[start of ENTRIES PROVIDED]

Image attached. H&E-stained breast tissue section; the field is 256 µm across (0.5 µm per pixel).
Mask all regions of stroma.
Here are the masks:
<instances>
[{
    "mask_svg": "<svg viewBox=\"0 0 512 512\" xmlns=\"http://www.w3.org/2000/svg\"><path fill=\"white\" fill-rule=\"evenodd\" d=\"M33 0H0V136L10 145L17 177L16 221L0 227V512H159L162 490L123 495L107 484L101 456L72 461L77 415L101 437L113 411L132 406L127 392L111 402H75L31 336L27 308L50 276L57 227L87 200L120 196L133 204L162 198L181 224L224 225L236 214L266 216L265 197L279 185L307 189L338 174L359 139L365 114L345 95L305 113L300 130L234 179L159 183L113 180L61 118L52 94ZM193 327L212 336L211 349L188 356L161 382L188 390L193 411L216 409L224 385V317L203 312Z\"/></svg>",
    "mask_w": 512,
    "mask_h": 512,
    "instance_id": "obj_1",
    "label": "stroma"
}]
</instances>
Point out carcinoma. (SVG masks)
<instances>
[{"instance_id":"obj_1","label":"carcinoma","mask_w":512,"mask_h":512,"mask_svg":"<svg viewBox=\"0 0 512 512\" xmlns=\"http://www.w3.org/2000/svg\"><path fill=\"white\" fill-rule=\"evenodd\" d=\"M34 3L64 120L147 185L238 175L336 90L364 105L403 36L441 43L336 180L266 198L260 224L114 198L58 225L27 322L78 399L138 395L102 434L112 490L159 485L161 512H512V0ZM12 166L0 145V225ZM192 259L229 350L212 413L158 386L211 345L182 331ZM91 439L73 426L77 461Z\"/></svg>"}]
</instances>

[end of ENTRIES PROVIDED]

> [EXERCISE]:
From the entries, copy out each line containing the word "masks".

> [RESULT BELOW]:
Here are the masks:
Point out carcinoma. (SVG masks)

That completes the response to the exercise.